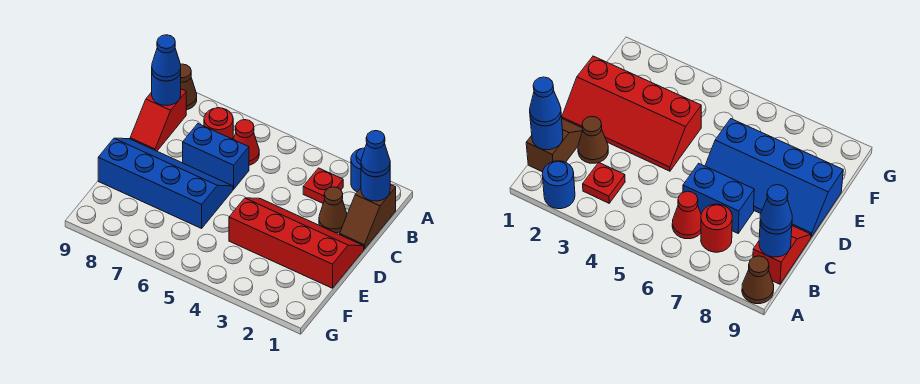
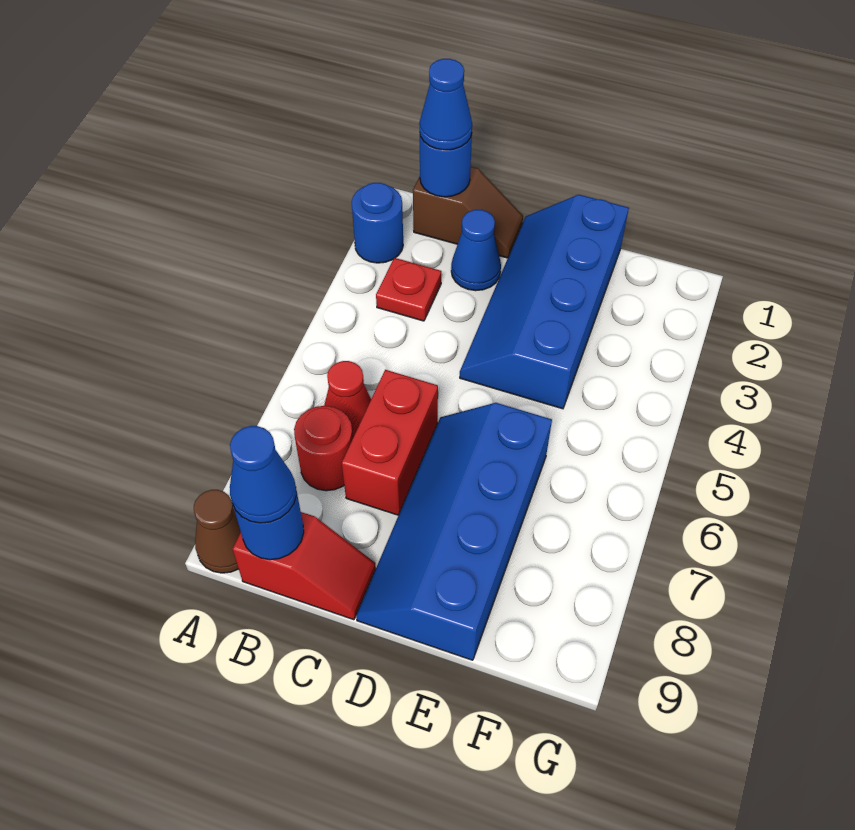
brown cone C2 level 1 -> blue cone C2 level 1
blue brick C6:C7 level 1 -> red brick C6:C7 level 1
red slope D1:E4 level 1 top E -> blue slope D1:E4 level 1 top E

Problem details ▸ Go through the material and set it down again exactly, but without any pictures.

Exercise response ▸
brown cone C2 level 1 -> blue cone C2 level 1
blue brick C6:C7 level 1 -> red brick C6:C7 level 1
red slope D1:E4 level 1 top E -> blue slope D1:E4 level 1 top E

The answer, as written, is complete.